__Required work__:
From the entries below, reproduce exactly the line containing "IMU1 pin INT: D4 -> D8", the line containing "RADIO3 pin SCK: D8 -> D5", and every line in between, with nothing added.

__Material supplied__:
%%
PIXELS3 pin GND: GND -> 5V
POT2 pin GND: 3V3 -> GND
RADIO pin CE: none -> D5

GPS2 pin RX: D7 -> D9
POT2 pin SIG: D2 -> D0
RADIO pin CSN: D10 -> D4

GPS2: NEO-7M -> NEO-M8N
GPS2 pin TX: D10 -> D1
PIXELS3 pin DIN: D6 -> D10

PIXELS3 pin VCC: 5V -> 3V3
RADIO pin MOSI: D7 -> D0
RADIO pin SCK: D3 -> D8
%%
%%
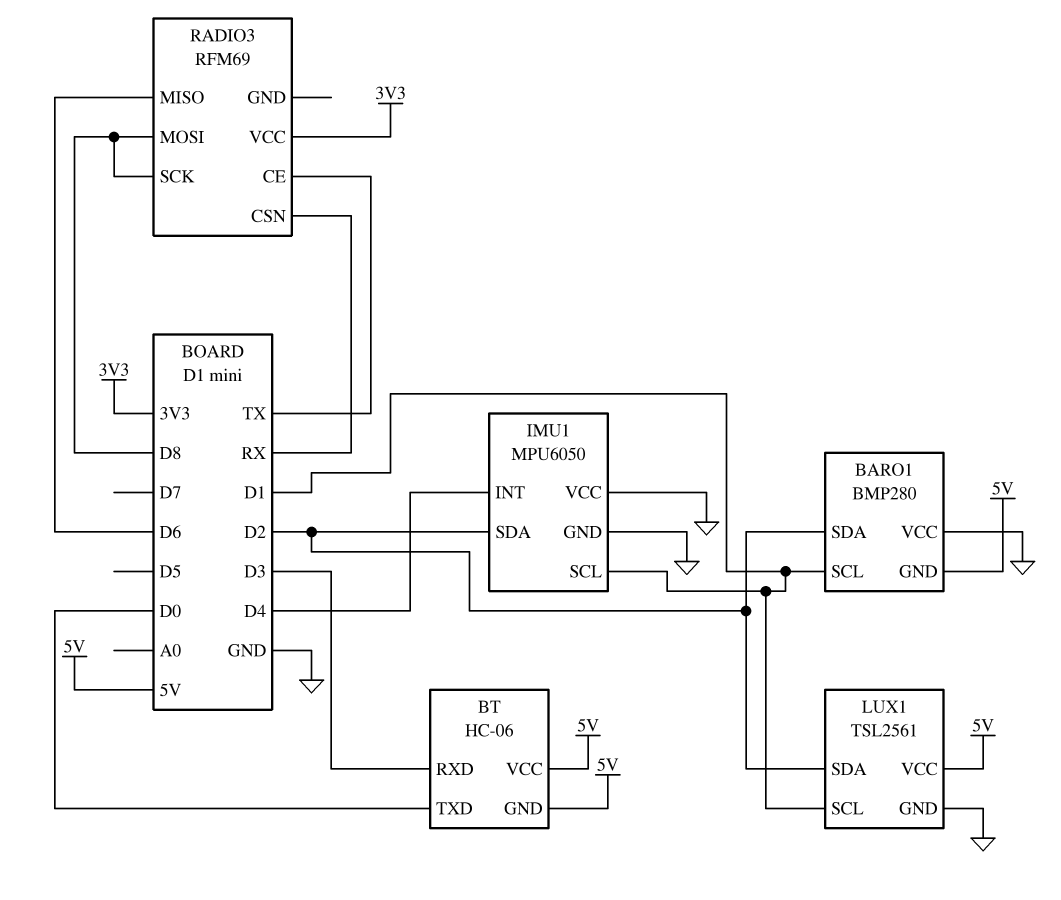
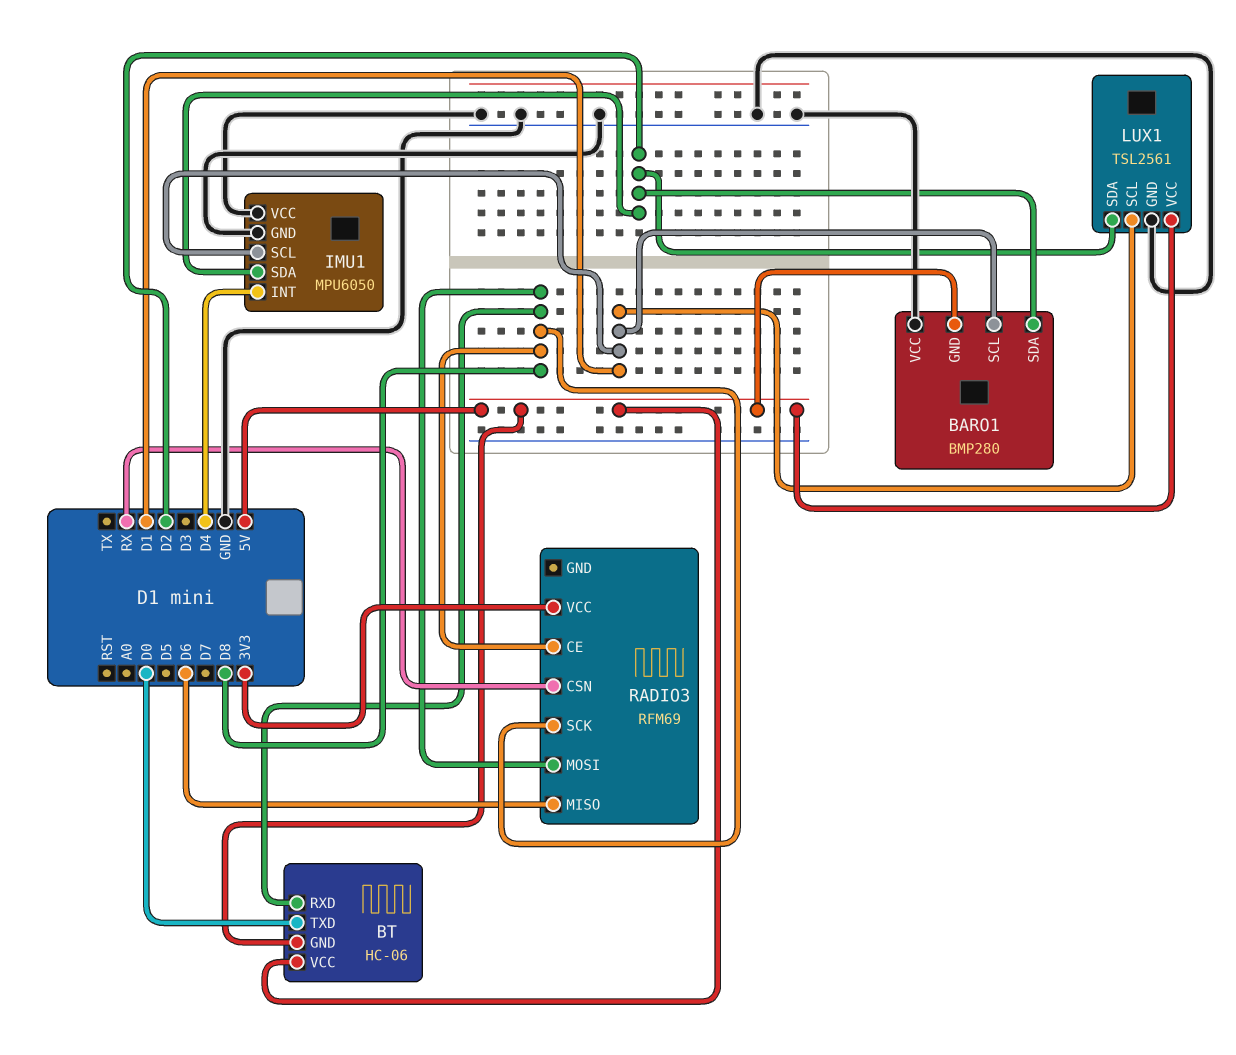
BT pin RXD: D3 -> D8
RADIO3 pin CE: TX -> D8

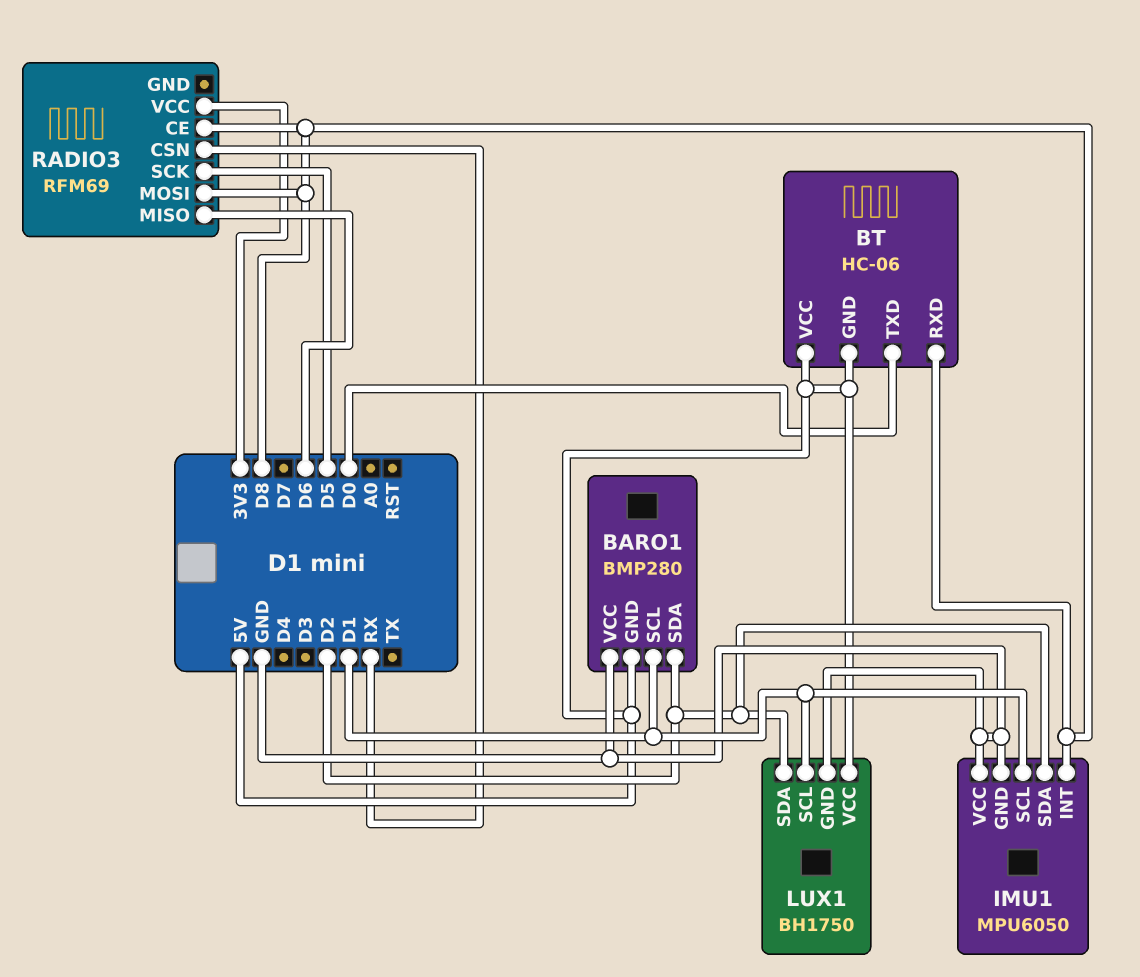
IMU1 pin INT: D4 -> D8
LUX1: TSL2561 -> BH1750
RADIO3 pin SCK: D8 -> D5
%%
__Completed exercise__:
IMU1 pin INT: D4 -> D8
LUX1: TSL2561 -> BH1750
RADIO3 pin SCK: D8 -> D5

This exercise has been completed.